[How to complete this task]
An exact transcription of the records is required, minus any images.

[Data section]
________________________
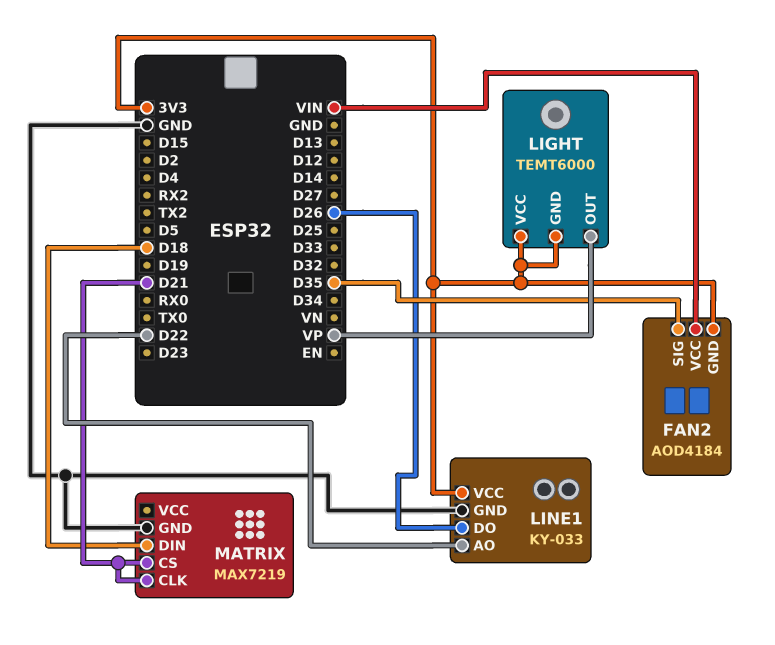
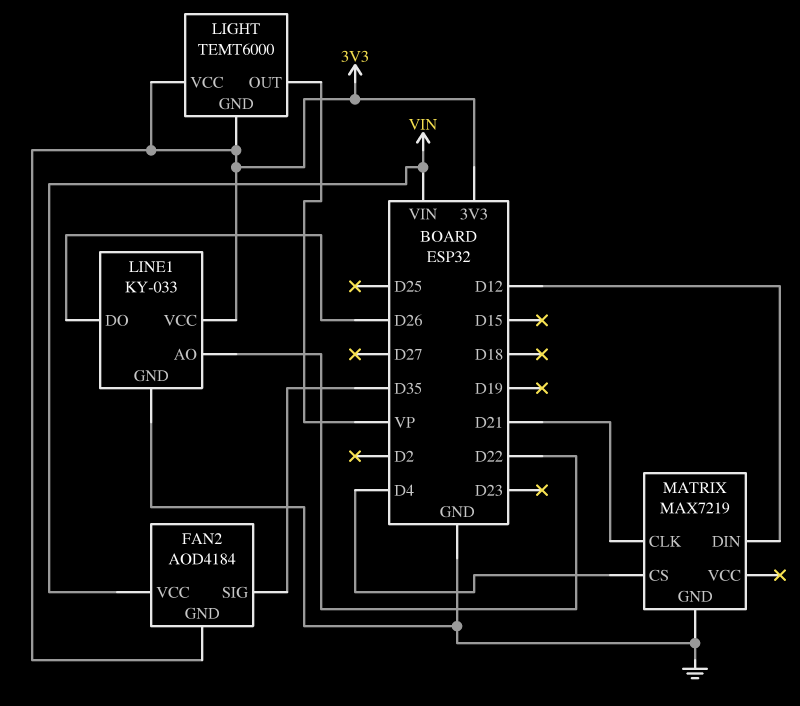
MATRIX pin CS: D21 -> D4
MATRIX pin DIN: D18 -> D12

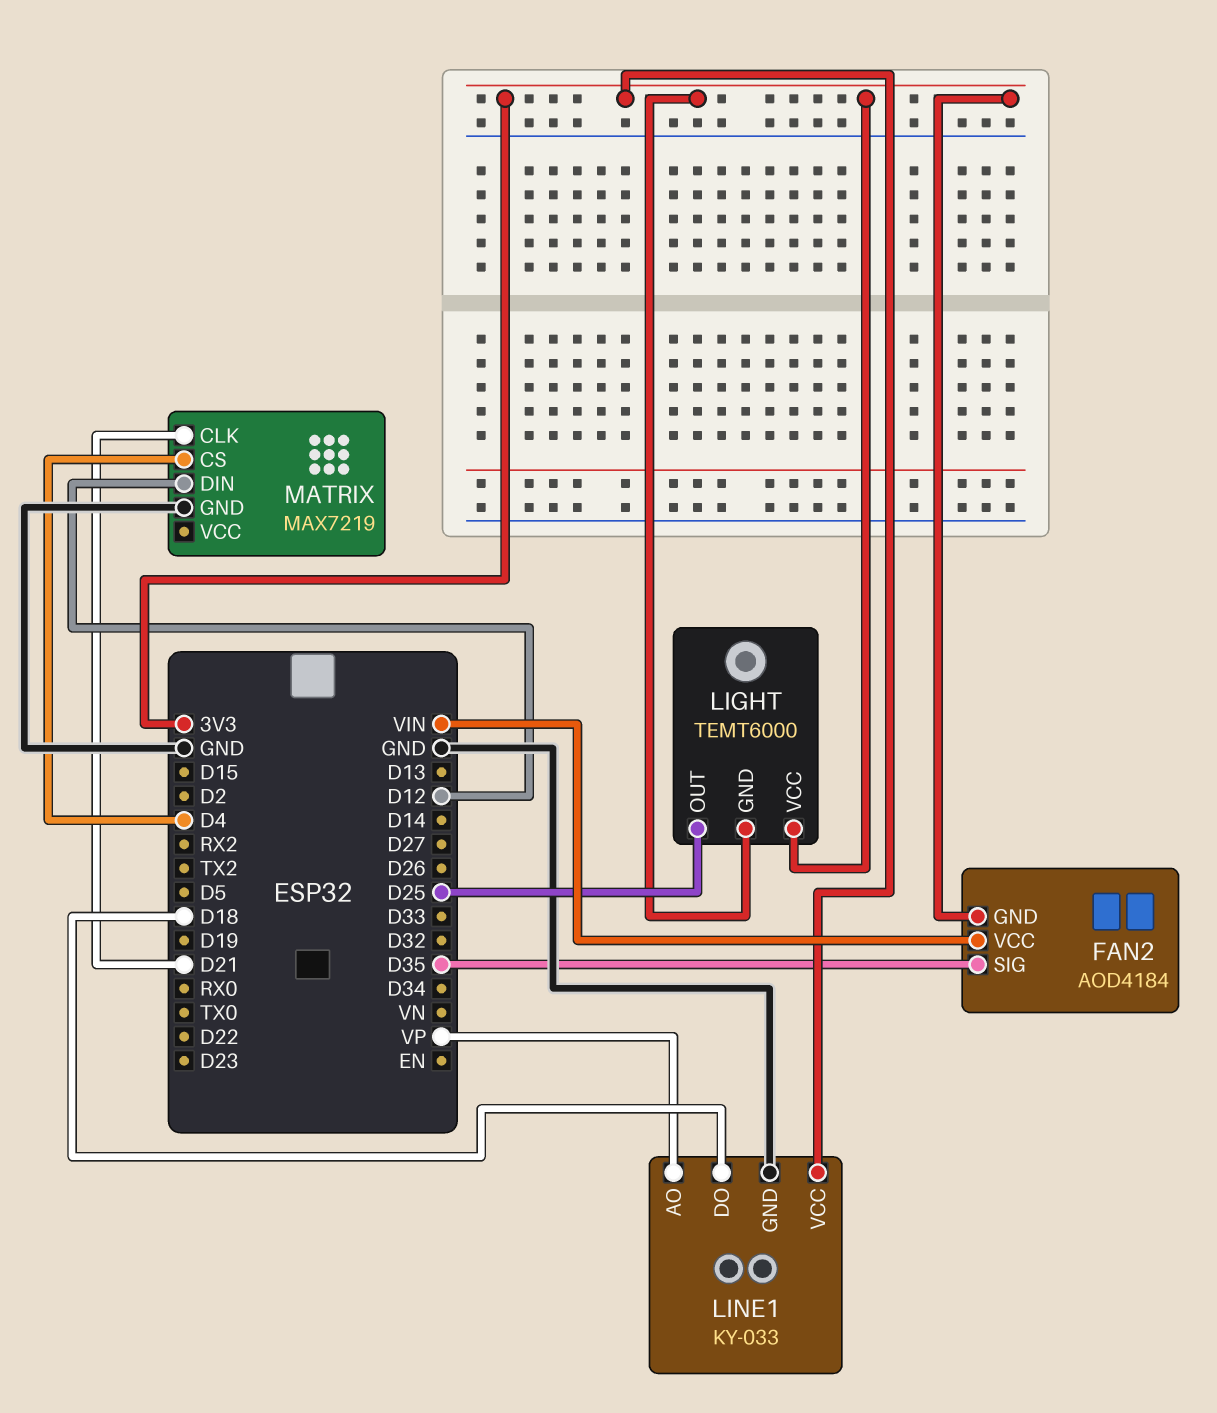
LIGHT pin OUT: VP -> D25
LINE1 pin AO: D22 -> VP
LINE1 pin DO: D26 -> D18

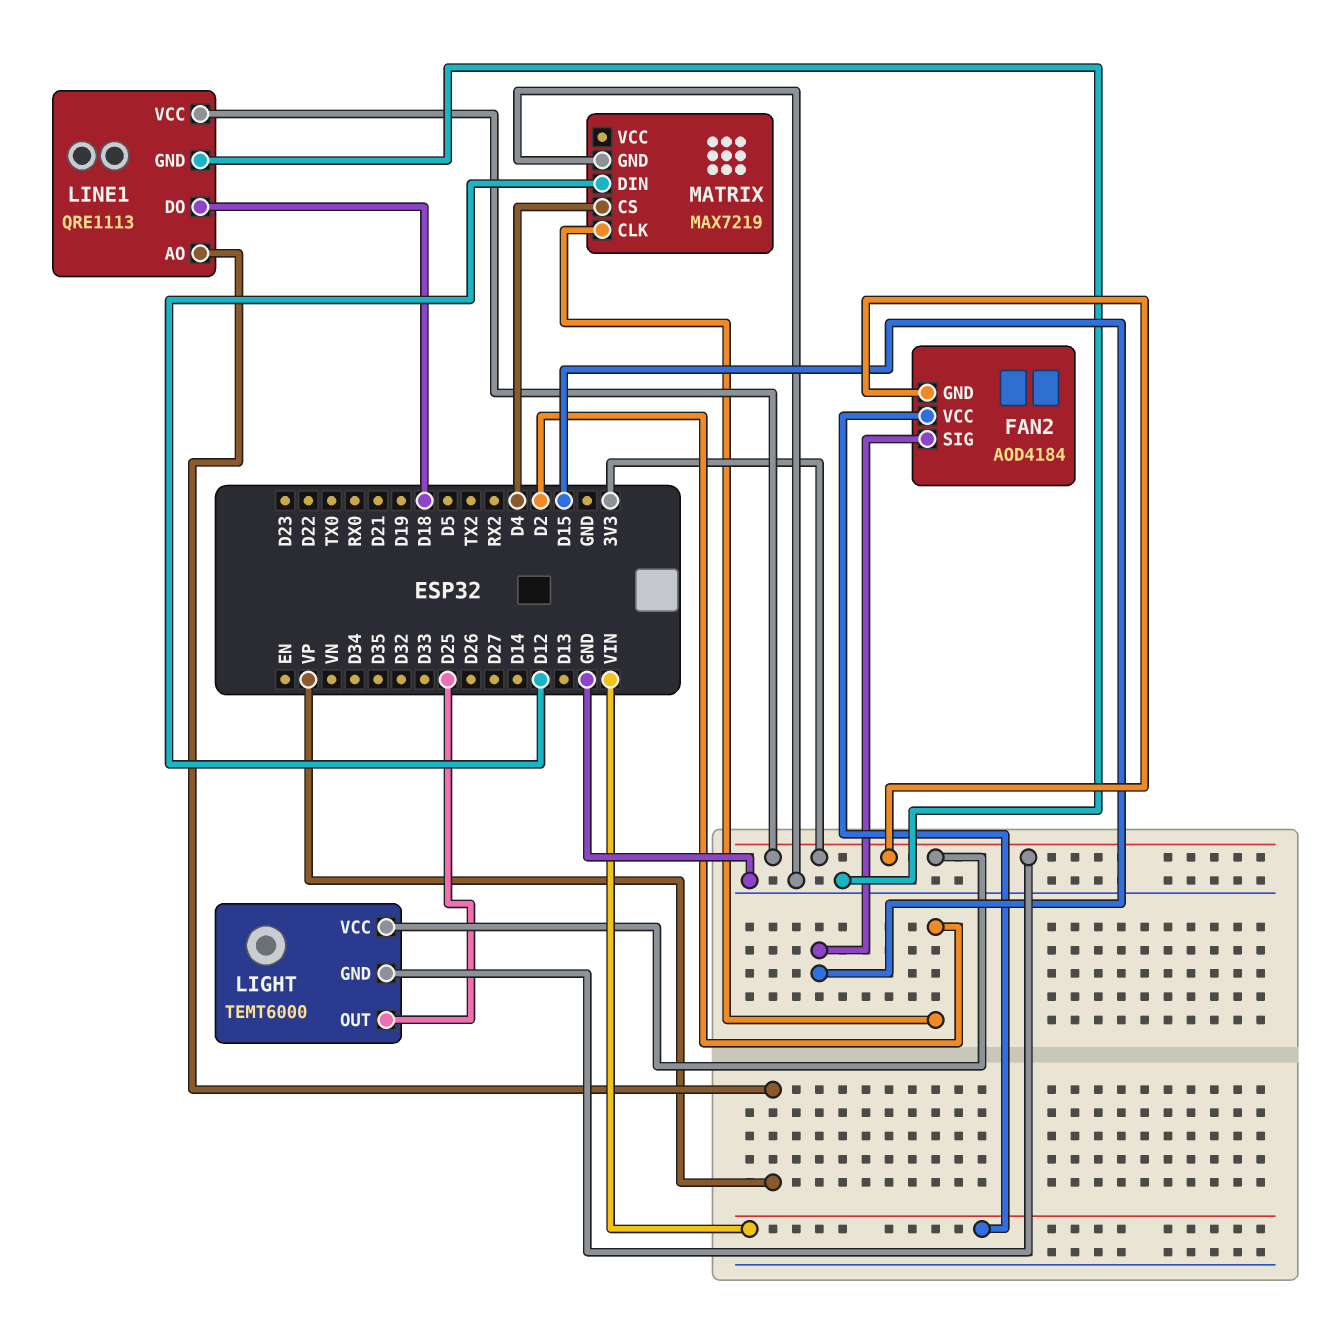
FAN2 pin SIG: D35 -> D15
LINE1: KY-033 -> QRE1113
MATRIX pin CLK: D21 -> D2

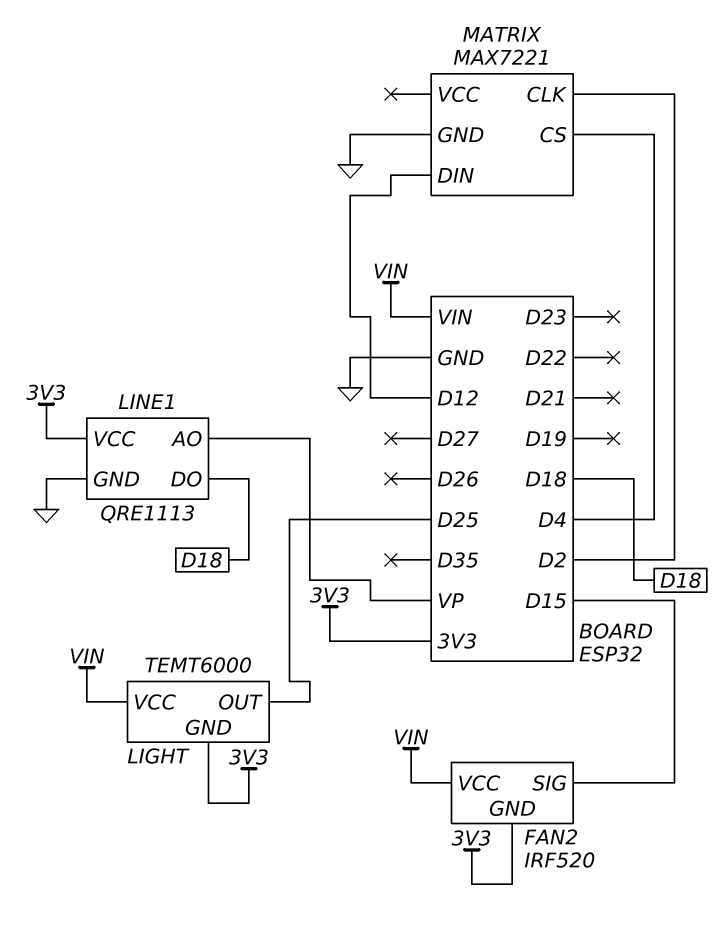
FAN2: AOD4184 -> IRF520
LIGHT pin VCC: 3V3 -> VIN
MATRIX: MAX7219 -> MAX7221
________________________
[Response to the task]
MATRIX pin CS: D21 -> D4
MATRIX pin DIN: D18 -> D12

LIGHT pin OUT: VP -> D25
LINE1 pin AO: D22 -> VP
LINE1 pin DO: D26 -> D18

FAN2 pin SIG: D35 -> D15
LINE1: KY-033 -> QRE1113
MATRIX pin CLK: D21 -> D2

FAN2: AOD4184 -> IRF520
LIGHT pin VCC: 3V3 -> VIN
MATRIX: MAX7219 -> MAX7221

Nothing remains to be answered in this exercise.